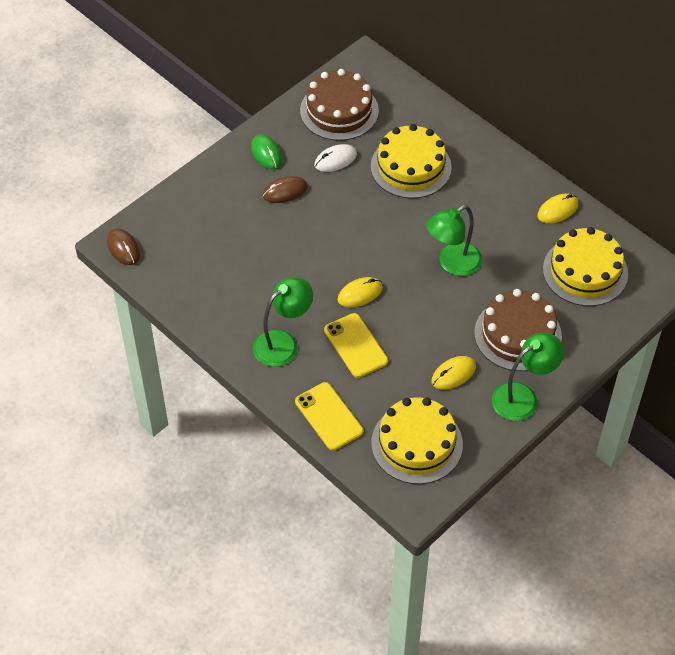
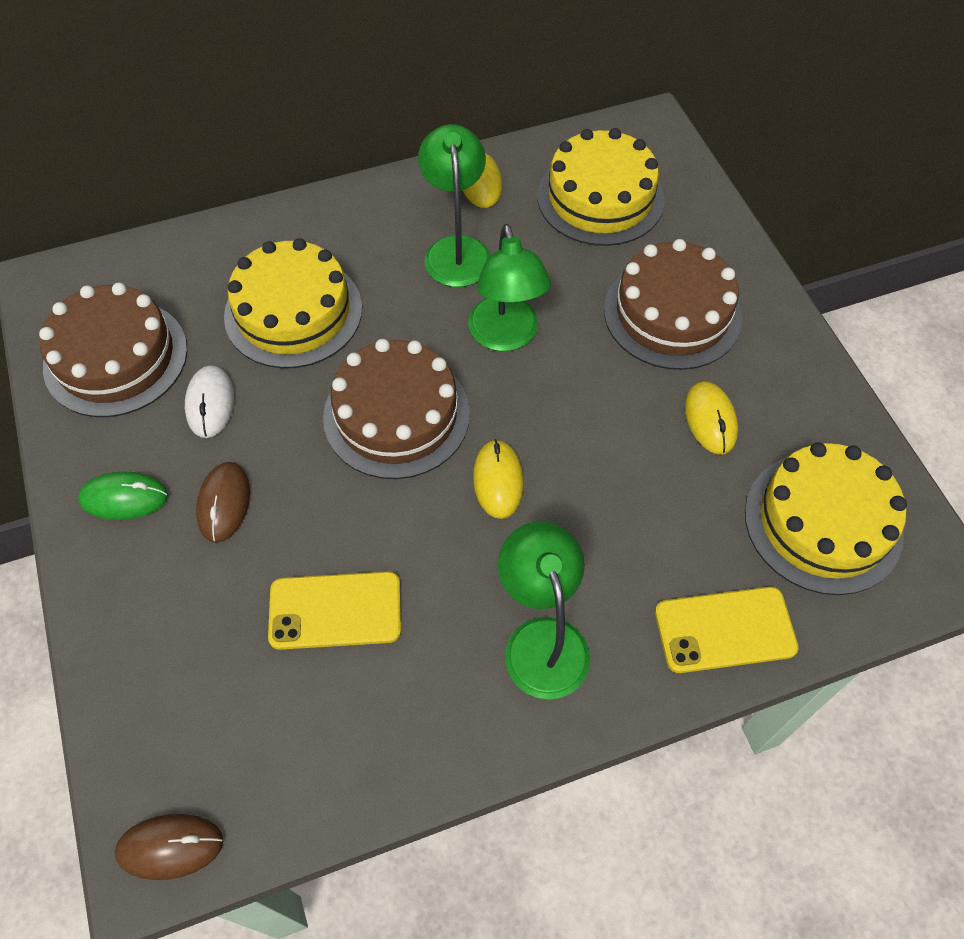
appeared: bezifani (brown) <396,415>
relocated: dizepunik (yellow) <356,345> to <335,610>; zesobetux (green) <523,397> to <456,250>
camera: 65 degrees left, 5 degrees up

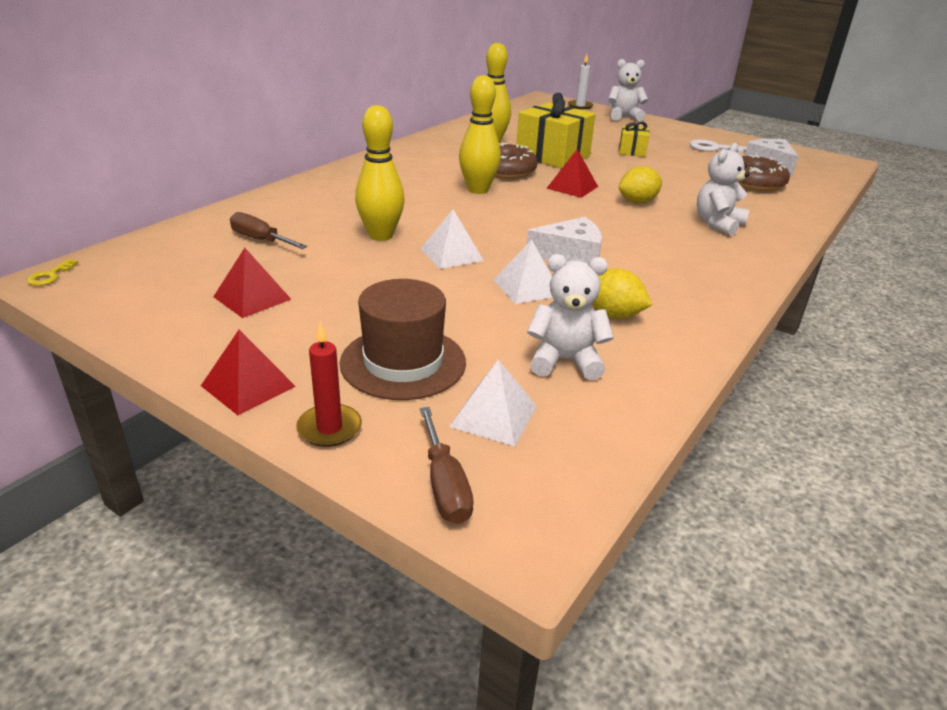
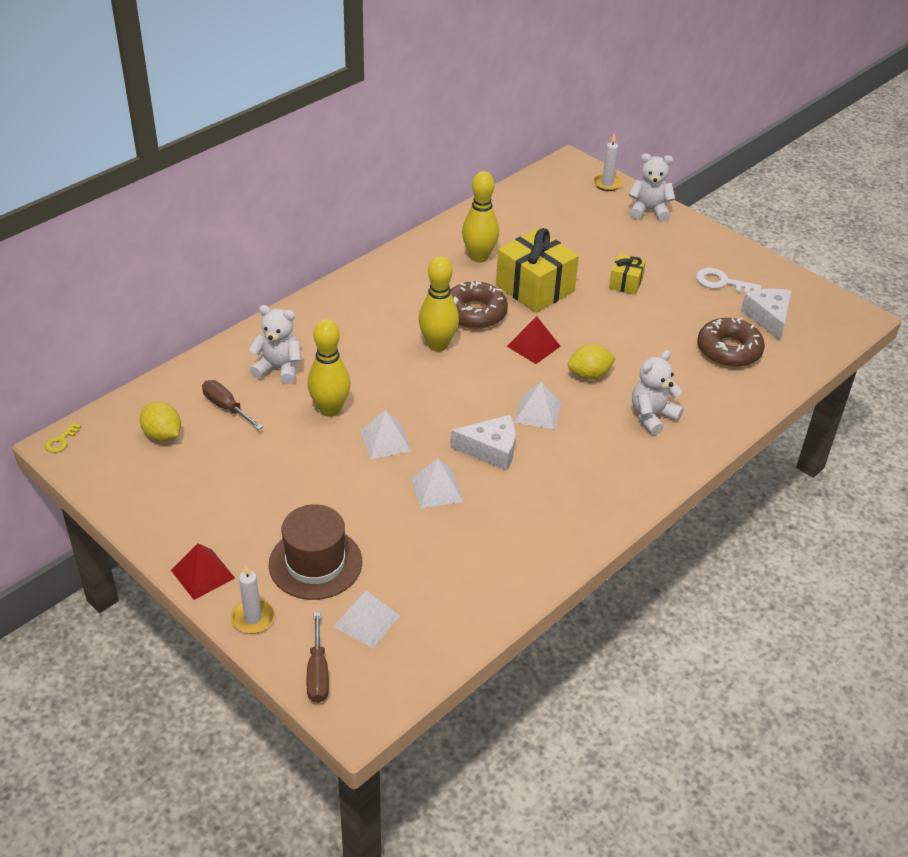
missing: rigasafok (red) <252,298>
appeared: rigasafok (white) <537,412>
relocated: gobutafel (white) <565,361> to <279,369>; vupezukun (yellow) <613,315> to <162,435>
colour: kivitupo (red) <329,428> to kivitupo (white) <253,618>
camera: 10 degrees right, 10 degrees up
★ ★ ★
#### Your goal:
Your answer must be the lines from the one containing "relocated: dizepunik (yellow)" through the last line of the records, copied exactly, with no pictures.

#### Answer to this exercise:
relocated: dizepunik (yellow) <356,345> to <335,610>; zesobetux (green) <523,397> to <456,250>
camera: 65 degrees left, 5 degrees up

missing: rigasafok (red) <252,298>
appeared: rigasafok (white) <537,412>
relocated: gobutafel (white) <565,361> to <279,369>; vupezukun (yellow) <613,315> to <162,435>
colour: kivitupo (red) <329,428> to kivitupo (white) <253,618>
camera: 10 degrees right, 10 degrees up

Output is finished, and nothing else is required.